Problem details:
Return only that part of the material below which starts with the line containing "gray star: (337, 734)" and goes on through the line containing "black line: (38, 134)", restated exactly.
* * * * * * *
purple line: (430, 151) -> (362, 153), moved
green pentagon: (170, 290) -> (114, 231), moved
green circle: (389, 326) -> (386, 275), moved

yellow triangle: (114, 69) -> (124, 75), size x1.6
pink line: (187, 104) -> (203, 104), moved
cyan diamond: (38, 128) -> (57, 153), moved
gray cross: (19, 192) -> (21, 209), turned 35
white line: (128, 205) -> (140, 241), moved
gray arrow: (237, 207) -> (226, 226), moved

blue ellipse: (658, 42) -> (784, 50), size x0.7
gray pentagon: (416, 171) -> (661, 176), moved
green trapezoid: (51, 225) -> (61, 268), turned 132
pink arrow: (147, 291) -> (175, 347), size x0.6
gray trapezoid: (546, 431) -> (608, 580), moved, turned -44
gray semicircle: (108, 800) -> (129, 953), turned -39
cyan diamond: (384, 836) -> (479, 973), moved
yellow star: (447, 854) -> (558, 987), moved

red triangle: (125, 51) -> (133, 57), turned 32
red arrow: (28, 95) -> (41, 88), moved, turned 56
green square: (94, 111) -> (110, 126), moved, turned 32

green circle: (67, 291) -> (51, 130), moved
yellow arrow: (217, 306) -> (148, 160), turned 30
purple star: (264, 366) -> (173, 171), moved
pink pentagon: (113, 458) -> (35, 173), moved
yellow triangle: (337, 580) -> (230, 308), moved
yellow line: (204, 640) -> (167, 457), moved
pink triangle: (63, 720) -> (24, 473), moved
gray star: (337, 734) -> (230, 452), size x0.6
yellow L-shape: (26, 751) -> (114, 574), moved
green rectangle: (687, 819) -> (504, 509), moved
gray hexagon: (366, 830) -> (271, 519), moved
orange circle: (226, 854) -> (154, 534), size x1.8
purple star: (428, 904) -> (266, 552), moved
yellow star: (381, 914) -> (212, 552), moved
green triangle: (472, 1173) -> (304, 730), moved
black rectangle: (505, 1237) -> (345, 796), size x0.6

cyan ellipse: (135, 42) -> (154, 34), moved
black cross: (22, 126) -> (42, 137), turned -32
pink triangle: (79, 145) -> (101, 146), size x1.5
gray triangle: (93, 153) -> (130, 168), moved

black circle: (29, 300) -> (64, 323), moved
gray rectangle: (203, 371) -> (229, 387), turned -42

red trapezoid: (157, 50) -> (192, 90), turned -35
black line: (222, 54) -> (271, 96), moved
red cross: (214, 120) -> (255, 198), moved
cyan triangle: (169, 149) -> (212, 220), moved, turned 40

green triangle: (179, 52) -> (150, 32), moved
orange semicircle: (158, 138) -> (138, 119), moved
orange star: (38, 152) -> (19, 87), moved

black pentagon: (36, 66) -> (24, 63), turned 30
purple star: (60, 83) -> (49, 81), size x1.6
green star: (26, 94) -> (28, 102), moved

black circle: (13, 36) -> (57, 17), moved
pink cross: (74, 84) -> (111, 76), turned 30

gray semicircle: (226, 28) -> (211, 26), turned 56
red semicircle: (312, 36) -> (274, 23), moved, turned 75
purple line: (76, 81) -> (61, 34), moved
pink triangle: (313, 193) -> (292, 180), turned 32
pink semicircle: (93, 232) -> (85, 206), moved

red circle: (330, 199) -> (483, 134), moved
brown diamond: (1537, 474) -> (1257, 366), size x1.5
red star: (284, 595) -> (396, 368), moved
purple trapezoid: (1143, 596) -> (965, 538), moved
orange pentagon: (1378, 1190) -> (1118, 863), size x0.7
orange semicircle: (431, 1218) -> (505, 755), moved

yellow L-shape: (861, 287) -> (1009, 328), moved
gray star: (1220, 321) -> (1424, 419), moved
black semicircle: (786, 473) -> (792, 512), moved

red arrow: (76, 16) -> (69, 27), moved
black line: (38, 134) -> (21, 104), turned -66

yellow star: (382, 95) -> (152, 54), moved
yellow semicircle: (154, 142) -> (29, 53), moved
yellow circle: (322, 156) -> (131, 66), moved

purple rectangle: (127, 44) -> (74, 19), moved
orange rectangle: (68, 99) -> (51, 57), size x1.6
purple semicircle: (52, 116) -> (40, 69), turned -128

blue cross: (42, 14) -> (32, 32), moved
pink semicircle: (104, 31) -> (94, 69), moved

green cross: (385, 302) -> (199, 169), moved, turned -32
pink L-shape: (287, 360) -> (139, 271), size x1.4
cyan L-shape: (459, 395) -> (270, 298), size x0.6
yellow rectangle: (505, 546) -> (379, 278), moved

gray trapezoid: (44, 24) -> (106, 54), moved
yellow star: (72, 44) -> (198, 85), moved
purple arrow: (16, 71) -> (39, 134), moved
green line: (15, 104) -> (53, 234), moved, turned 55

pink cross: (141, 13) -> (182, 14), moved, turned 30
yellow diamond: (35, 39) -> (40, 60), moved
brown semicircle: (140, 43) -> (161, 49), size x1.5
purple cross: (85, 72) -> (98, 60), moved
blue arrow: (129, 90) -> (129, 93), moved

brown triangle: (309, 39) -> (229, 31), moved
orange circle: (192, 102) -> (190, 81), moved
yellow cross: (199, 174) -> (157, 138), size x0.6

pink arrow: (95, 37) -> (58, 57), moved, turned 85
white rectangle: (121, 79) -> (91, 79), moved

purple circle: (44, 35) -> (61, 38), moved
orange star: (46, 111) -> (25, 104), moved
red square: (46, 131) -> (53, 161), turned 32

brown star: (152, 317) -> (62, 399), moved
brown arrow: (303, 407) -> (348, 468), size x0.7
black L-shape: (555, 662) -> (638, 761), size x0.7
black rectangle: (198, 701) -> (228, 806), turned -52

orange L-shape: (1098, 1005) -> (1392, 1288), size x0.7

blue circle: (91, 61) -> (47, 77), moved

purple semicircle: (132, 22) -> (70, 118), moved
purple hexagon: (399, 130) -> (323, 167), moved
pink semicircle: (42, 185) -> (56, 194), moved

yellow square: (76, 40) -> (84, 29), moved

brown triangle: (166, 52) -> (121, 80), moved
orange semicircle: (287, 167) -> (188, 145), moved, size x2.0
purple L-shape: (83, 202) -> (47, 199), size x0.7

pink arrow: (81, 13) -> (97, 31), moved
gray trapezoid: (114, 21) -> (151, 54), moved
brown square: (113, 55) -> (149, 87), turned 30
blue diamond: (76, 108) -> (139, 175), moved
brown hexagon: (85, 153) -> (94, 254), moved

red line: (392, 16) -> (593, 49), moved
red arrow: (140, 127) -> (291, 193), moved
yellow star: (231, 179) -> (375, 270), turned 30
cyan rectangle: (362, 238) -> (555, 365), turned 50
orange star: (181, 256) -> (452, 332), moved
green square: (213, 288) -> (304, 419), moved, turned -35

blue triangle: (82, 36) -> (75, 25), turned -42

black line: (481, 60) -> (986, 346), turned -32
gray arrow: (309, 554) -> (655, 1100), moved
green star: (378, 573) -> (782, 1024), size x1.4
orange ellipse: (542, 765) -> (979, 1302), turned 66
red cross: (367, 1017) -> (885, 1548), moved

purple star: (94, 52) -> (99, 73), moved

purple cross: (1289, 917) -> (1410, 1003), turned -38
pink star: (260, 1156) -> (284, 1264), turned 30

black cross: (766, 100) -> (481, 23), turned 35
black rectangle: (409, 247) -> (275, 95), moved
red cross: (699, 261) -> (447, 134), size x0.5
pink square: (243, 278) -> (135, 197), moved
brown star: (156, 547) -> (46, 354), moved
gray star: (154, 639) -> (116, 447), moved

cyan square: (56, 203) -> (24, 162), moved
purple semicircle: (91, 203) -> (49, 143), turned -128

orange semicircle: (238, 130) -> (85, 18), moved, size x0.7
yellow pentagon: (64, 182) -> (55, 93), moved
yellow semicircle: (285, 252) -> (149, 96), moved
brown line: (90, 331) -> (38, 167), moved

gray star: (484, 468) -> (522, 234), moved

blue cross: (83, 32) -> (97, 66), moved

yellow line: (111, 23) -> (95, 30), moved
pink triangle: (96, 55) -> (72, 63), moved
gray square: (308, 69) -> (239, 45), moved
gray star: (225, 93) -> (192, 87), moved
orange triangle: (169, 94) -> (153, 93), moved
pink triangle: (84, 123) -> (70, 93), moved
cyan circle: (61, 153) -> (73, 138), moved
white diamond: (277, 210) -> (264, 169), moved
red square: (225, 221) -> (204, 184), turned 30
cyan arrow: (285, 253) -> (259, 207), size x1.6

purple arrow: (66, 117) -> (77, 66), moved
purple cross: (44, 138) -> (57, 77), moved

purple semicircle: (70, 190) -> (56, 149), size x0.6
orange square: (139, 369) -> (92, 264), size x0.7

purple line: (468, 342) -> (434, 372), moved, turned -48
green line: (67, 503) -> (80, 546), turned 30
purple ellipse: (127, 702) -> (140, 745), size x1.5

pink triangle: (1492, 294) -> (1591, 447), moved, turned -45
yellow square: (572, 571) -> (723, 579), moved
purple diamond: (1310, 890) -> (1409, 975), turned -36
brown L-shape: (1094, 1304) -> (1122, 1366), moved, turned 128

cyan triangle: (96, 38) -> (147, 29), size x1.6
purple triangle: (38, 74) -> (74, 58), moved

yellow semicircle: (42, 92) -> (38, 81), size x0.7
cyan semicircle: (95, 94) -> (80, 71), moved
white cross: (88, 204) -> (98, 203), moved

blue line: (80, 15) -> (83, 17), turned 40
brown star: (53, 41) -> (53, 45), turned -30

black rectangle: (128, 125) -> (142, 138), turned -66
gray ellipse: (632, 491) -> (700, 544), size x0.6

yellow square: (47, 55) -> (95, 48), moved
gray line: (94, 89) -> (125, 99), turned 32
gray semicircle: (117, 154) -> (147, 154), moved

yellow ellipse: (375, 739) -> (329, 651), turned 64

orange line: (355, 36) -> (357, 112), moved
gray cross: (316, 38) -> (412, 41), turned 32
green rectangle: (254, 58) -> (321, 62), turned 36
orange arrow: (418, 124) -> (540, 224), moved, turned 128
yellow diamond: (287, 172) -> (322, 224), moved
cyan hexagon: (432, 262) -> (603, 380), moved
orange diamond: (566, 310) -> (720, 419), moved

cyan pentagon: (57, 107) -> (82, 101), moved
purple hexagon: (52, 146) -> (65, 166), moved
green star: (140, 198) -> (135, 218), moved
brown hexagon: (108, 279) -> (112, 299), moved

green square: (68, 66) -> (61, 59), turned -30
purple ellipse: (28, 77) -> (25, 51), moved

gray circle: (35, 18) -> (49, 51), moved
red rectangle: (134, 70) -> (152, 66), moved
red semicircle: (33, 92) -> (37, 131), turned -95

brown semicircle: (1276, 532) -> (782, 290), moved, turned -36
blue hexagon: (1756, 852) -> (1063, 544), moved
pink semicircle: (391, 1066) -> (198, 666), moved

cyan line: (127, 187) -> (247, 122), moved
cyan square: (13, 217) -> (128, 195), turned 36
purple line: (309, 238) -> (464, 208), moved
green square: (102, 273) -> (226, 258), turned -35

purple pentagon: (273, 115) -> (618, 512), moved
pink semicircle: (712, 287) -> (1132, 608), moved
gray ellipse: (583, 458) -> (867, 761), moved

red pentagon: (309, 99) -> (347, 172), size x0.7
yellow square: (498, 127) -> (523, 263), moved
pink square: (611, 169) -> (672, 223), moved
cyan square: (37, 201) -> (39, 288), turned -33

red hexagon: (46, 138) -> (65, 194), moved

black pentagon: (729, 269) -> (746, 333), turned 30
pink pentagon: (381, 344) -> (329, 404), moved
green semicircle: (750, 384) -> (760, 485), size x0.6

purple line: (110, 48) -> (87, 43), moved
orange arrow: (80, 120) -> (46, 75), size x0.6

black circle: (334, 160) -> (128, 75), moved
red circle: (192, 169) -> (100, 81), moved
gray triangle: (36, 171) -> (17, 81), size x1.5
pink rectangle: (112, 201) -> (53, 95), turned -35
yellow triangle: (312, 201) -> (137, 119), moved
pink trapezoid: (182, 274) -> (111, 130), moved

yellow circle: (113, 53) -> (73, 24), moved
* * * * * * *
Answer to the exercise:
gray star: (337, 734) -> (230, 452), size x0.6
yellow L-shape: (26, 751) -> (114, 574), moved
green rectangle: (687, 819) -> (504, 509), moved
gray hexagon: (366, 830) -> (271, 519), moved
orange circle: (226, 854) -> (154, 534), size x1.8
purple star: (428, 904) -> (266, 552), moved
yellow star: (381, 914) -> (212, 552), moved
green triangle: (472, 1173) -> (304, 730), moved
black rectangle: (505, 1237) -> (345, 796), size x0.6

cyan ellipse: (135, 42) -> (154, 34), moved
black cross: (22, 126) -> (42, 137), turned -32
pink triangle: (79, 145) -> (101, 146), size x1.5
gray triangle: (93, 153) -> (130, 168), moved

black circle: (29, 300) -> (64, 323), moved
gray rectangle: (203, 371) -> (229, 387), turned -42

red trapezoid: (157, 50) -> (192, 90), turned -35
black line: (222, 54) -> (271, 96), moved
red cross: (214, 120) -> (255, 198), moved
cyan triangle: (169, 149) -> (212, 220), moved, turned 40

green triangle: (179, 52) -> (150, 32), moved
orange semicircle: (158, 138) -> (138, 119), moved
orange star: (38, 152) -> (19, 87), moved

black pentagon: (36, 66) -> (24, 63), turned 30
purple star: (60, 83) -> (49, 81), size x1.6
green star: (26, 94) -> (28, 102), moved

black circle: (13, 36) -> (57, 17), moved
pink cross: (74, 84) -> (111, 76), turned 30

gray semicircle: (226, 28) -> (211, 26), turned 56
red semicircle: (312, 36) -> (274, 23), moved, turned 75
purple line: (76, 81) -> (61, 34), moved
pink triangle: (313, 193) -> (292, 180), turned 32
pink semicircle: (93, 232) -> (85, 206), moved

red circle: (330, 199) -> (483, 134), moved
brown diamond: (1537, 474) -> (1257, 366), size x1.5
red star: (284, 595) -> (396, 368), moved
purple trapezoid: (1143, 596) -> (965, 538), moved
orange pentagon: (1378, 1190) -> (1118, 863), size x0.7
orange semicircle: (431, 1218) -> (505, 755), moved

yellow L-shape: (861, 287) -> (1009, 328), moved
gray star: (1220, 321) -> (1424, 419), moved
black semicircle: (786, 473) -> (792, 512), moved

red arrow: (76, 16) -> (69, 27), moved
black line: (38, 134) -> (21, 104), turned -66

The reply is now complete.